-- Given information follows --
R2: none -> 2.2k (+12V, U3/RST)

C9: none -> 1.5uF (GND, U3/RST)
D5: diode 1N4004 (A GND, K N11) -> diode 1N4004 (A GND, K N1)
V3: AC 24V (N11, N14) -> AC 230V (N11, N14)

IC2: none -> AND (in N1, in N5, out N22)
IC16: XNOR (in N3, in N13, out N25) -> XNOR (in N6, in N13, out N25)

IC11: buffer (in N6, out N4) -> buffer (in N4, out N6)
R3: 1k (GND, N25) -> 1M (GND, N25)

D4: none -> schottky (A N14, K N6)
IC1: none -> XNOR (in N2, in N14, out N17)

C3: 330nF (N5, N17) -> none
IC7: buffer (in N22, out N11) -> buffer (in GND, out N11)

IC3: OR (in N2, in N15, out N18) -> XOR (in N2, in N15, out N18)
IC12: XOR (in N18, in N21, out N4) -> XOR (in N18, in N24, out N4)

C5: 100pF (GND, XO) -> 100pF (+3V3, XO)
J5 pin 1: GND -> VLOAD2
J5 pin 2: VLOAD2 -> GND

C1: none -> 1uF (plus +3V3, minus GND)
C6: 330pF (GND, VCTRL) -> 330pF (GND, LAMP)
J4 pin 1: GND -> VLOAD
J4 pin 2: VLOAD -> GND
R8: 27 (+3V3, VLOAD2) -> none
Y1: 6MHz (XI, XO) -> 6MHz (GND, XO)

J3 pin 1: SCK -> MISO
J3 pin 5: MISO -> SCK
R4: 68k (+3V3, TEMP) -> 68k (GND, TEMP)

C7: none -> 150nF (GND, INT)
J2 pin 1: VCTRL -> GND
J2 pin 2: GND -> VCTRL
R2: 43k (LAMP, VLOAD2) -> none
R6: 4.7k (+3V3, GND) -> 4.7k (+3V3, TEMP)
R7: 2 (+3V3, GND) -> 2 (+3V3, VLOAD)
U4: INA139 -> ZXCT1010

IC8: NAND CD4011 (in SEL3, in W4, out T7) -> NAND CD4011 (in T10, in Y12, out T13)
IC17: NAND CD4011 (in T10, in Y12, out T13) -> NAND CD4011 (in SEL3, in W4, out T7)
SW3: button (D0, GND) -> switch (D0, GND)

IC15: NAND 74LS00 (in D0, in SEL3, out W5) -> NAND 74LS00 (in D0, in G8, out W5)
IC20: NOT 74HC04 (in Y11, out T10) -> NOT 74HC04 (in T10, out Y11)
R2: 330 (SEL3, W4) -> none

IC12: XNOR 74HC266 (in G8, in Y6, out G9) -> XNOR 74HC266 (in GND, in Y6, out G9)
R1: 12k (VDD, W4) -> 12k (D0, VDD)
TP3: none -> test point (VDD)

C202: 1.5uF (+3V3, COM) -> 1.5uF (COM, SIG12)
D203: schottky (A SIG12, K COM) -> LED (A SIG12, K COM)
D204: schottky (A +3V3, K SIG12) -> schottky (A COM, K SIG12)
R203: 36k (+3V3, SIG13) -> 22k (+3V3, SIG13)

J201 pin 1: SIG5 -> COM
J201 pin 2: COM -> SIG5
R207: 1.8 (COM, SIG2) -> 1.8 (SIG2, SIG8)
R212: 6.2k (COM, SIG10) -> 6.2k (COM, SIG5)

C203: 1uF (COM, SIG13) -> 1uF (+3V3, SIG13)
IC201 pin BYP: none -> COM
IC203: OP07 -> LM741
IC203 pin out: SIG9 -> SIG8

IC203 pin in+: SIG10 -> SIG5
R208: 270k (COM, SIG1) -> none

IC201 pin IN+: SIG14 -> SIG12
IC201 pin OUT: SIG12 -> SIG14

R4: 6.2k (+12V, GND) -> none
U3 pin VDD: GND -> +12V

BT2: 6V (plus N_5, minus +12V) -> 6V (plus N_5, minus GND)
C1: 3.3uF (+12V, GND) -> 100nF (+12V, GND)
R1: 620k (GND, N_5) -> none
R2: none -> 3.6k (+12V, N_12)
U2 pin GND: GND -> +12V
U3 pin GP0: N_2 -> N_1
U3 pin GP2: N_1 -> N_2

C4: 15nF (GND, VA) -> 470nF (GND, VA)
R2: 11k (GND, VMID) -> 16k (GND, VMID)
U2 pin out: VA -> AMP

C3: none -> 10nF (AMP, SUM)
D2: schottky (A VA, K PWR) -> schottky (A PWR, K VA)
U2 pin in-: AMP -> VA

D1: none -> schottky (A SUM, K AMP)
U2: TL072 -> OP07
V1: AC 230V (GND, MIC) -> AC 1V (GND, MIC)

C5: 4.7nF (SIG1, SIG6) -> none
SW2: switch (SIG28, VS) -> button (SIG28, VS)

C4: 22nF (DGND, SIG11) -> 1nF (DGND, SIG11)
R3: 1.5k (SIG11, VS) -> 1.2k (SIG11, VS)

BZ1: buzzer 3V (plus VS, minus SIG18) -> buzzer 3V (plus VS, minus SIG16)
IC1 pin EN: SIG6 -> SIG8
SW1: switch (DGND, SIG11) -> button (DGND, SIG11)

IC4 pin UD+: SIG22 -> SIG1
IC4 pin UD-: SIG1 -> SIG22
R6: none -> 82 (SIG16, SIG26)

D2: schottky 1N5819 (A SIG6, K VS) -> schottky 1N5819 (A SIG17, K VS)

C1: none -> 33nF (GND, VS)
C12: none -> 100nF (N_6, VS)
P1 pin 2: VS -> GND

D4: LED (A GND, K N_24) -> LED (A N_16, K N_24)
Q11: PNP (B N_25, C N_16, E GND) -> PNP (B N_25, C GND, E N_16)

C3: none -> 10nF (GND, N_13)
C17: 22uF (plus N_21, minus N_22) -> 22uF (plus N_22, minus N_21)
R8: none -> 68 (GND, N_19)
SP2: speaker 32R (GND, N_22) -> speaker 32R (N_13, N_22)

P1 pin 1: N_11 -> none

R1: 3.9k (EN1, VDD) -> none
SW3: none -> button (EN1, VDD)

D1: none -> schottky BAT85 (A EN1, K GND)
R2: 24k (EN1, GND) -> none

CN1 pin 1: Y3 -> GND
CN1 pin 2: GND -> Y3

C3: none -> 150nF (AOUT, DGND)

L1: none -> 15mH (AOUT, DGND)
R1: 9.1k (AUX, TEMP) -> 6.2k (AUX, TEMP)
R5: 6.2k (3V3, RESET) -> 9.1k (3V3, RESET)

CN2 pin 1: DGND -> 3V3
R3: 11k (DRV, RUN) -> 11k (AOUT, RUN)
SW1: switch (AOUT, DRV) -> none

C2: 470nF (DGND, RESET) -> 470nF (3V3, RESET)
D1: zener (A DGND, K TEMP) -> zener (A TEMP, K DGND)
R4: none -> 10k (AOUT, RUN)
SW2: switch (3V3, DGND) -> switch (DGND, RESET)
-- Given information concluded --
The records above must be written out again exactly.

Solution to this exercise:
R2: none -> 2.2k (+12V, U3/RST)

C9: none -> 1.5uF (GND, U3/RST)
D5: diode 1N4004 (A GND, K N11) -> diode 1N4004 (A GND, K N1)
V3: AC 24V (N11, N14) -> AC 230V (N11, N14)

IC2: none -> AND (in N1, in N5, out N22)
IC16: XNOR (in N3, in N13, out N25) -> XNOR (in N6, in N13, out N25)

IC11: buffer (in N6, out N4) -> buffer (in N4, out N6)
R3: 1k (GND, N25) -> 1M (GND, N25)

D4: none -> schottky (A N14, K N6)
IC1: none -> XNOR (in N2, in N14, out N17)

C3: 330nF (N5, N17) -> none
IC7: buffer (in N22, out N11) -> buffer (in GND, out N11)

IC3: OR (in N2, in N15, out N18) -> XOR (in N2, in N15, out N18)
IC12: XOR (in N18, in N21, out N4) -> XOR (in N18, in N24, out N4)

C5: 100pF (GND, XO) -> 100pF (+3V3, XO)
J5 pin 1: GND -> VLOAD2
J5 pin 2: VLOAD2 -> GND

C1: none -> 1uF (plus +3V3, minus GND)
C6: 330pF (GND, VCTRL) -> 330pF (GND, LAMP)
J4 pin 1: GND -> VLOAD
J4 pin 2: VLOAD -> GND
R8: 27 (+3V3, VLOAD2) -> none
Y1: 6MHz (XI, XO) -> 6MHz (GND, XO)

J3 pin 1: SCK -> MISO
J3 pin 5: MISO -> SCK
R4: 68k (+3V3, TEMP) -> 68k (GND, TEMP)

C7: none -> 150nF (GND, INT)
J2 pin 1: VCTRL -> GND
J2 pin 2: GND -> VCTRL
R2: 43k (LAMP, VLOAD2) -> none
R6: 4.7k (+3V3, GND) -> 4.7k (+3V3, TEMP)
R7: 2 (+3V3, GND) -> 2 (+3V3, VLOAD)
U4: INA139 -> ZXCT1010

IC8: NAND CD4011 (in SEL3, in W4, out T7) -> NAND CD4011 (in T10, in Y12, out T13)
IC17: NAND CD4011 (in T10, in Y12, out T13) -> NAND CD4011 (in SEL3, in W4, out T7)
SW3: button (D0, GND) -> switch (D0, GND)

IC15: NAND 74LS00 (in D0, in SEL3, out W5) -> NAND 74LS00 (in D0, in G8, out W5)
IC20: NOT 74HC04 (in Y11, out T10) -> NOT 74HC04 (in T10, out Y11)
R2: 330 (SEL3, W4) -> none

IC12: XNOR 74HC266 (in G8, in Y6, out G9) -> XNOR 74HC266 (in GND, in Y6, out G9)
R1: 12k (VDD, W4) -> 12k (D0, VDD)
TP3: none -> test point (VDD)

C202: 1.5uF (+3V3, COM) -> 1.5uF (COM, SIG12)
D203: schottky (A SIG12, K COM) -> LED (A SIG12, K COM)
D204: schottky (A +3V3, K SIG12) -> schottky (A COM, K SIG12)
R203: 36k (+3V3, SIG13) -> 22k (+3V3, SIG13)

J201 pin 1: SIG5 -> COM
J201 pin 2: COM -> SIG5
R207: 1.8 (COM, SIG2) -> 1.8 (SIG2, SIG8)
R212: 6.2k (COM, SIG10) -> 6.2k (COM, SIG5)

C203: 1uF (COM, SIG13) -> 1uF (+3V3, SIG13)
IC201 pin BYP: none -> COM
IC203: OP07 -> LM741
IC203 pin out: SIG9 -> SIG8

IC203 pin in+: SIG10 -> SIG5
R208: 270k (COM, SIG1) -> none

IC201 pin IN+: SIG14 -> SIG12
IC201 pin OUT: SIG12 -> SIG14

R4: 6.2k (+12V, GND) -> none
U3 pin VDD: GND -> +12V

BT2: 6V (plus N_5, minus +12V) -> 6V (plus N_5, minus GND)
C1: 3.3uF (+12V, GND) -> 100nF (+12V, GND)
R1: 620k (GND, N_5) -> none
R2: none -> 3.6k (+12V, N_12)
U2 pin GND: GND -> +12V
U3 pin GP0: N_2 -> N_1
U3 pin GP2: N_1 -> N_2

C4: 15nF (GND, VA) -> 470nF (GND, VA)
R2: 11k (GND, VMID) -> 16k (GND, VMID)
U2 pin out: VA -> AMP

C3: none -> 10nF (AMP, SUM)
D2: schottky (A VA, K PWR) -> schottky (A PWR, K VA)
U2 pin in-: AMP -> VA

D1: none -> schottky (A SUM, K AMP)
U2: TL072 -> OP07
V1: AC 230V (GND, MIC) -> AC 1V (GND, MIC)

C5: 4.7nF (SIG1, SIG6) -> none
SW2: switch (SIG28, VS) -> button (SIG28, VS)

C4: 22nF (DGND, SIG11) -> 1nF (DGND, SIG11)
R3: 1.5k (SIG11, VS) -> 1.2k (SIG11, VS)

BZ1: buzzer 3V (plus VS, minus SIG18) -> buzzer 3V (plus VS, minus SIG16)
IC1 pin EN: SIG6 -> SIG8
SW1: switch (DGND, SIG11) -> button (DGND, SIG11)

IC4 pin UD+: SIG22 -> SIG1
IC4 pin UD-: SIG1 -> SIG22
R6: none -> 82 (SIG16, SIG26)

D2: schottky 1N5819 (A SIG6, K VS) -> schottky 1N5819 (A SIG17, K VS)

C1: none -> 33nF (GND, VS)
C12: none -> 100nF (N_6, VS)
P1 pin 2: VS -> GND

D4: LED (A GND, K N_24) -> LED (A N_16, K N_24)
Q11: PNP (B N_25, C N_16, E GND) -> PNP (B N_25, C GND, E N_16)

C3: none -> 10nF (GND, N_13)
C17: 22uF (plus N_21, minus N_22) -> 22uF (plus N_22, minus N_21)
R8: none -> 68 (GND, N_19)
SP2: speaker 32R (GND, N_22) -> speaker 32R (N_13, N_22)

P1 pin 1: N_11 -> none

R1: 3.9k (EN1, VDD) -> none
SW3: none -> button (EN1, VDD)

D1: none -> schottky BAT85 (A EN1, K GND)
R2: 24k (EN1, GND) -> none

CN1 pin 1: Y3 -> GND
CN1 pin 2: GND -> Y3

C3: none -> 150nF (AOUT, DGND)

L1: none -> 15mH (AOUT, DGND)
R1: 9.1k (AUX, TEMP) -> 6.2k (AUX, TEMP)
R5: 6.2k (3V3, RESET) -> 9.1k (3V3, RESET)

CN2 pin 1: DGND -> 3V3
R3: 11k (DRV, RUN) -> 11k (AOUT, RUN)
SW1: switch (AOUT, DRV) -> none

C2: 470nF (DGND, RESET) -> 470nF (3V3, RESET)
D1: zener (A DGND, K TEMP) -> zener (A TEMP, K DGND)
R4: none -> 10k (AOUT, RUN)
SW2: switch (3V3, DGND) -> switch (DGND, RESET)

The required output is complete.